Within the material below, filter for lines that hold the word "minus".

> **PROVIDED INFORMATION**
● ● ● ● ● ● ●

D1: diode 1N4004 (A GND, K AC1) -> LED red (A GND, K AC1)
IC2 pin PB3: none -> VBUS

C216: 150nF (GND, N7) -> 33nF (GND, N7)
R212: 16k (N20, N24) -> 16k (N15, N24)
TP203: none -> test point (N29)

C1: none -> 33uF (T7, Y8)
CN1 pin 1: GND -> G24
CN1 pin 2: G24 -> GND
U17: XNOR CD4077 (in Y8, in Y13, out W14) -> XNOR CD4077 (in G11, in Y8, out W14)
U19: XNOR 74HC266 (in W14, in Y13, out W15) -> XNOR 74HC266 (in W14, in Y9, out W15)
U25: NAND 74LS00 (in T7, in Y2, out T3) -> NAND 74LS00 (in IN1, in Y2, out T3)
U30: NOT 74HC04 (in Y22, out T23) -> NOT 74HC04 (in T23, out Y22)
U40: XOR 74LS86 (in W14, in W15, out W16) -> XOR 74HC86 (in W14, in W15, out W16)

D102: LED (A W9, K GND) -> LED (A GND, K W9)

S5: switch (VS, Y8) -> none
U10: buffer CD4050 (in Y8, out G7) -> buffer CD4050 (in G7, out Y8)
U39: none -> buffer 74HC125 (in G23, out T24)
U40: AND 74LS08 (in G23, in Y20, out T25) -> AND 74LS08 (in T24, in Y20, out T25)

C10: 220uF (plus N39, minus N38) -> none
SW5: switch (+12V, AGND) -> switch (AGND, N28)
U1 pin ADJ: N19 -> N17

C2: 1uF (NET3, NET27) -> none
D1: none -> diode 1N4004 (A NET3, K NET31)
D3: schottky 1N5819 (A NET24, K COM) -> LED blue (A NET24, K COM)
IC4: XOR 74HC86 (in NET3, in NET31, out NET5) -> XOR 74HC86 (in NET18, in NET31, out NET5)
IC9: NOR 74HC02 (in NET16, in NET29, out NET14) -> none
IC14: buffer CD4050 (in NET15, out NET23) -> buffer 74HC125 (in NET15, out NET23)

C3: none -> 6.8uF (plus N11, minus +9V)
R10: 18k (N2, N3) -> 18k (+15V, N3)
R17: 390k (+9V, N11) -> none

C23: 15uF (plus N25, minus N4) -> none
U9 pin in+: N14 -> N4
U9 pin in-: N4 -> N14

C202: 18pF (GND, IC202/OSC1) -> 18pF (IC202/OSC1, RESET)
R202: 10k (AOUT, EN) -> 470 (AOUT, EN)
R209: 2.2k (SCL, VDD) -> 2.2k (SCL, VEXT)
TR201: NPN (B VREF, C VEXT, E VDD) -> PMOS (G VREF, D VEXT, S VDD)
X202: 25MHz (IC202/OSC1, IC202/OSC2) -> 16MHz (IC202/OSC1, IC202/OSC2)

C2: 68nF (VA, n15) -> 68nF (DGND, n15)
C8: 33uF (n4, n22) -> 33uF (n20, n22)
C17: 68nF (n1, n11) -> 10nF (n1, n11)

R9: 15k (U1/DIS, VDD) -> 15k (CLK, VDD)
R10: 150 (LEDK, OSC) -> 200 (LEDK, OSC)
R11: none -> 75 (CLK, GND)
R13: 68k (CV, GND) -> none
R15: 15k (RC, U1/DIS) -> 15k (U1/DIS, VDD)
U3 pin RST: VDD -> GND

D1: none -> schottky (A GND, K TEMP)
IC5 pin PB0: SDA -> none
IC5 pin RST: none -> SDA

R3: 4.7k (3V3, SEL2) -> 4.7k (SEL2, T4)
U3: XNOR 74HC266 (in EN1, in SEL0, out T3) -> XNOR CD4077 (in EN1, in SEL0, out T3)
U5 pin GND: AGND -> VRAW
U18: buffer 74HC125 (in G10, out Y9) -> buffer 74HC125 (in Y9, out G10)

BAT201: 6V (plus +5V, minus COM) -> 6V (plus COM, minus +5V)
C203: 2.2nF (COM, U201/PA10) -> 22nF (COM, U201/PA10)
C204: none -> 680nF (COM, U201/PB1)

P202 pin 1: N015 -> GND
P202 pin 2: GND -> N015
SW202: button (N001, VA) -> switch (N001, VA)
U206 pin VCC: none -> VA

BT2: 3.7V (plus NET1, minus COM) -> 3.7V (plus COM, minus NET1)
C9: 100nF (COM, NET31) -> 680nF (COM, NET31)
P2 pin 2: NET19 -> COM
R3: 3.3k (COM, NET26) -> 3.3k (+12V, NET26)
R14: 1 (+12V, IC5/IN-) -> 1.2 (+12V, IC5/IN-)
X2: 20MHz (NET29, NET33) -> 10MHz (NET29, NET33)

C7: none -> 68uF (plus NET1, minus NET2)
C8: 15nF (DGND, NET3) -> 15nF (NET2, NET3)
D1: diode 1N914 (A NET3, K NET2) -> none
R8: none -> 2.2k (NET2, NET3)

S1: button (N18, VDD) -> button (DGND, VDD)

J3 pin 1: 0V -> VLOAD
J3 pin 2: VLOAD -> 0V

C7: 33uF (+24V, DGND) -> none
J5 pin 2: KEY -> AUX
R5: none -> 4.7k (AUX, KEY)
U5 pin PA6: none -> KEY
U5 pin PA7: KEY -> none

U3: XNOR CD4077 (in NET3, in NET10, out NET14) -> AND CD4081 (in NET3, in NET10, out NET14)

● ● ● ● ● ● ●

> **THE COMPLETED TASK**
C10: 220uF (plus N39, minus N38) -> none
C3: none -> 6.8uF (plus N11, minus +9V)
C23: 15uF (plus N25, minus N4) -> none
BAT201: 6V (plus +5V, minus COM) -> 6V (plus COM, minus +5V)
BT2: 3.7V (plus NET1, minus COM) -> 3.7V (plus COM, minus NET1)
C7: none -> 68uF (plus NET1, minus NET2)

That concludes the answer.